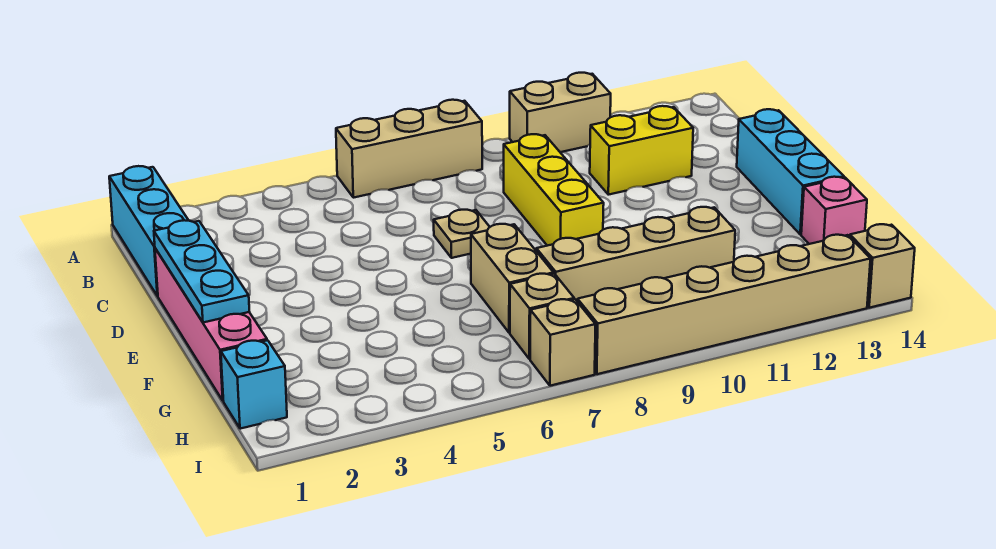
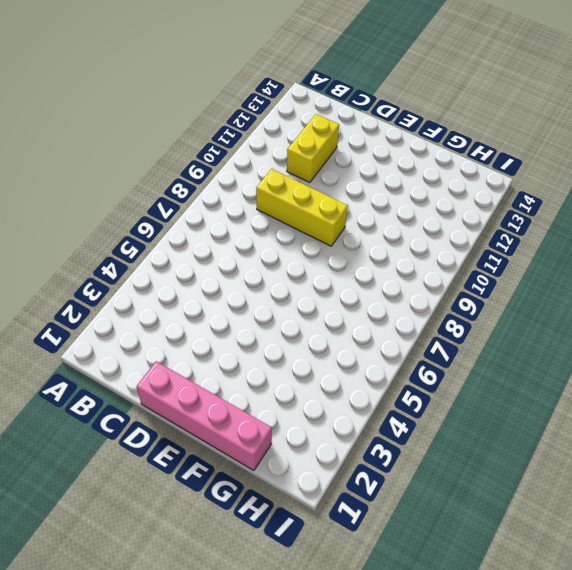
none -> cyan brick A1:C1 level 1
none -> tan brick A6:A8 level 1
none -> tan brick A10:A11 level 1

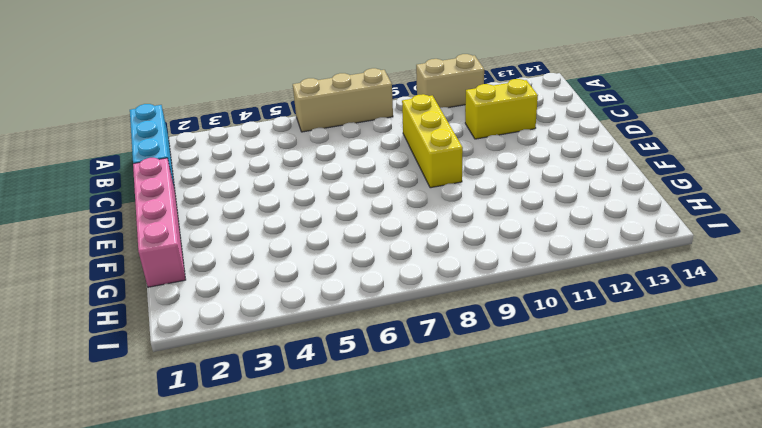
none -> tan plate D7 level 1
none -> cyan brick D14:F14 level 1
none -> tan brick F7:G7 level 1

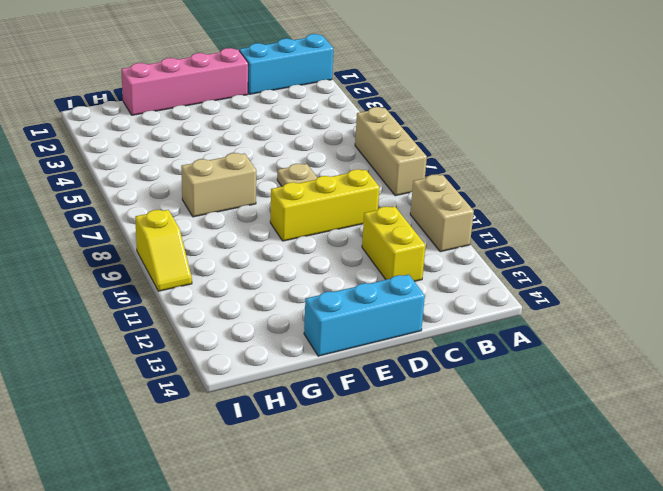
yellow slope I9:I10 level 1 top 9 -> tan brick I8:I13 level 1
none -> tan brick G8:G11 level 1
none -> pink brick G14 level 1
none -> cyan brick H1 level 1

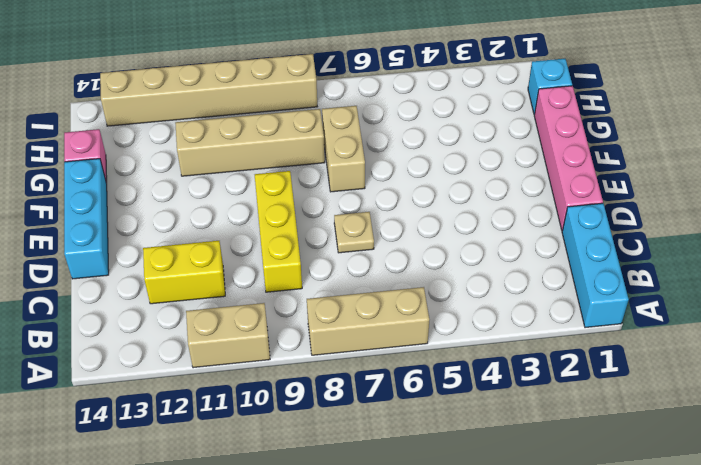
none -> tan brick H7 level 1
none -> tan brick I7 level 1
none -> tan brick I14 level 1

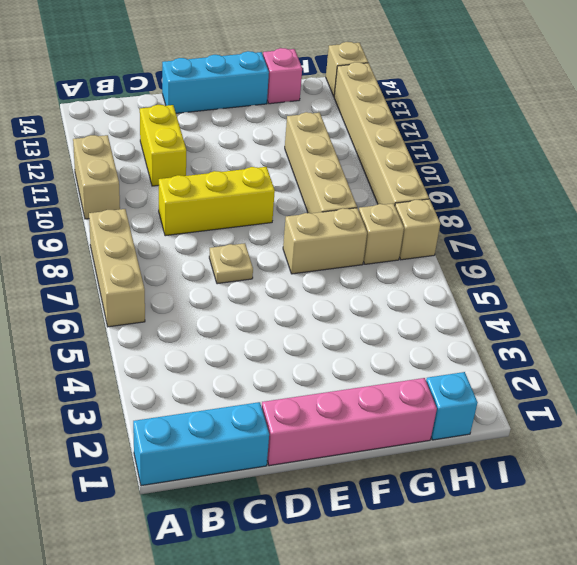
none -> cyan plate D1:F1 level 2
---
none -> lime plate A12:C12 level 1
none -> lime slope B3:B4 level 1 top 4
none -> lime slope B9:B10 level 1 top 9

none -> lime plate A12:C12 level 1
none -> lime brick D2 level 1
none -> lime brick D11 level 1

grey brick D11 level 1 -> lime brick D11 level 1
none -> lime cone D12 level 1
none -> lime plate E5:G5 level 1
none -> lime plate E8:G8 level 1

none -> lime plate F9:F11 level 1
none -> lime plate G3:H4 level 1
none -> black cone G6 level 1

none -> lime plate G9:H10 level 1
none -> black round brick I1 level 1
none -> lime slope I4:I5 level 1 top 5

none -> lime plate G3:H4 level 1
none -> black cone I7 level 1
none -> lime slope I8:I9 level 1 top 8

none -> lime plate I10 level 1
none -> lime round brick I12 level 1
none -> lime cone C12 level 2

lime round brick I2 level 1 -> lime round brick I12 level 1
---
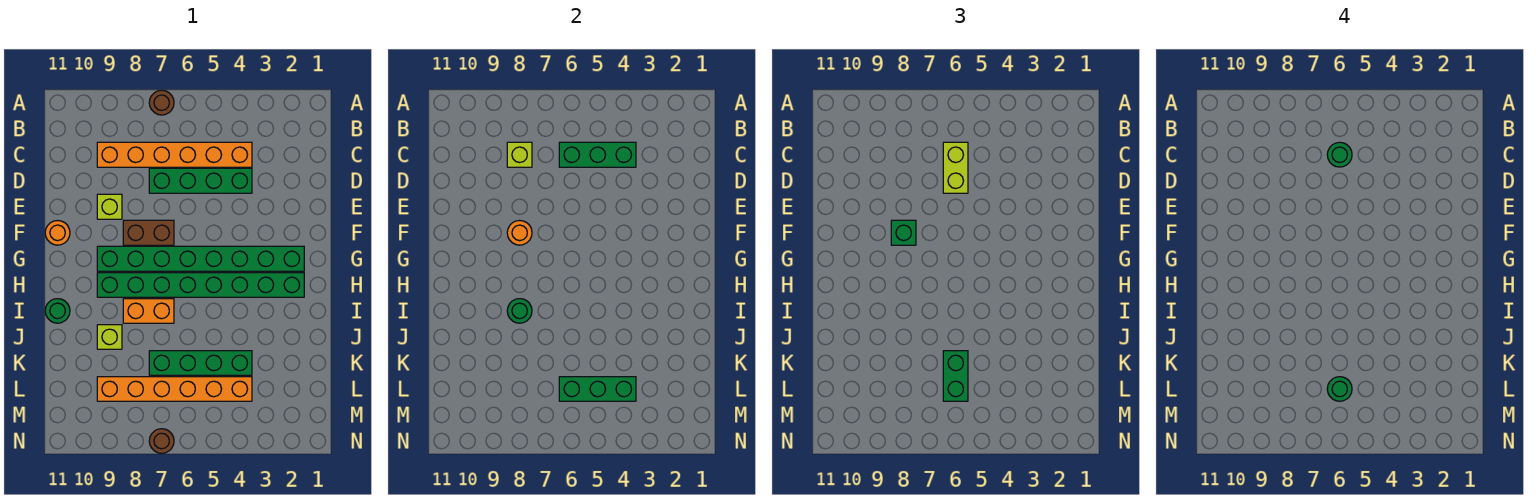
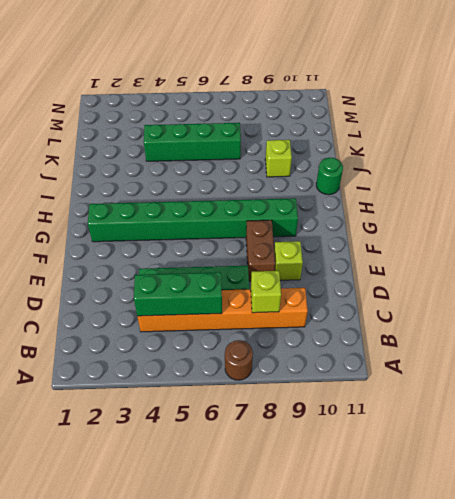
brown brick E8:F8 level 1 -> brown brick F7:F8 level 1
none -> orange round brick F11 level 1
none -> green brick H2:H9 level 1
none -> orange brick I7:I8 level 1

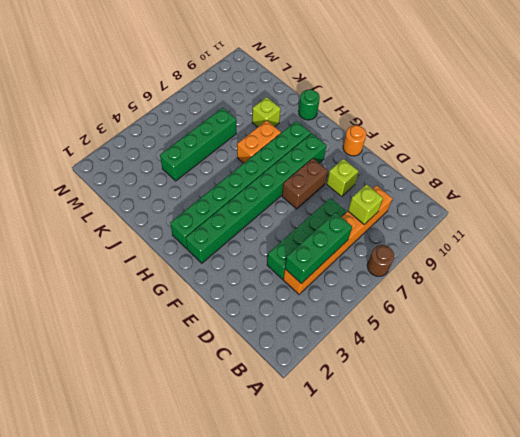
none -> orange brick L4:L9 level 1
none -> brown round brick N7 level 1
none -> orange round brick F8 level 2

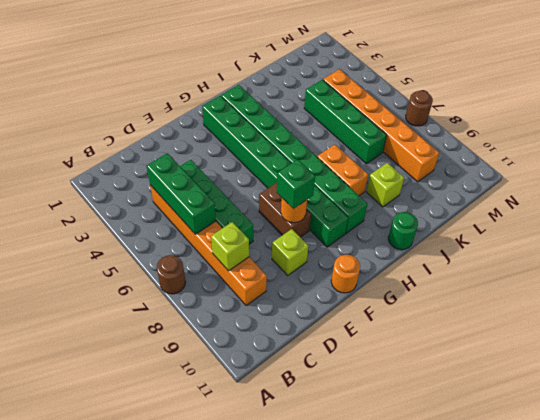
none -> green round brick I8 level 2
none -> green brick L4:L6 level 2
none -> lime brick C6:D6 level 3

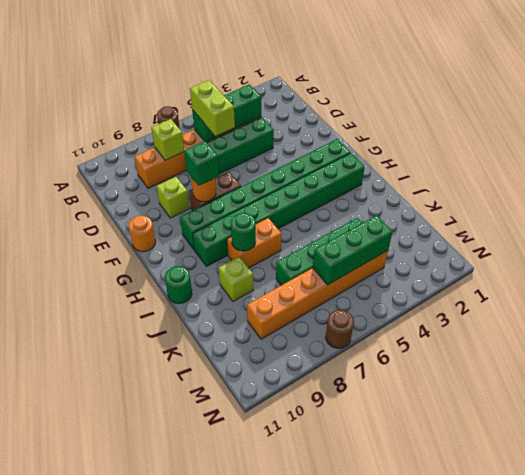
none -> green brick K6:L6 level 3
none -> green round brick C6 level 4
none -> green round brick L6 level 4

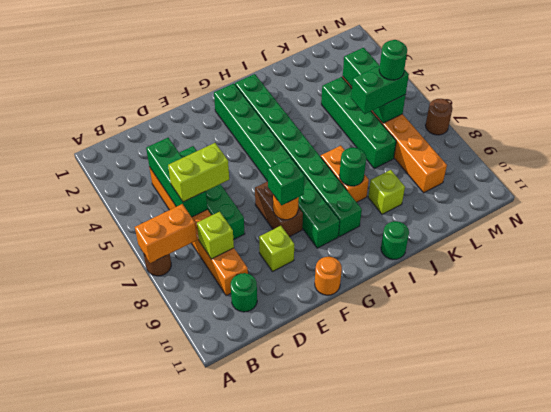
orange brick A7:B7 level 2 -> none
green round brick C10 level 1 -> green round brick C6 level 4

Task prompt: Give the number of lines that contain "cyan" in the material above, with no other text.

Answer for this exercise: 4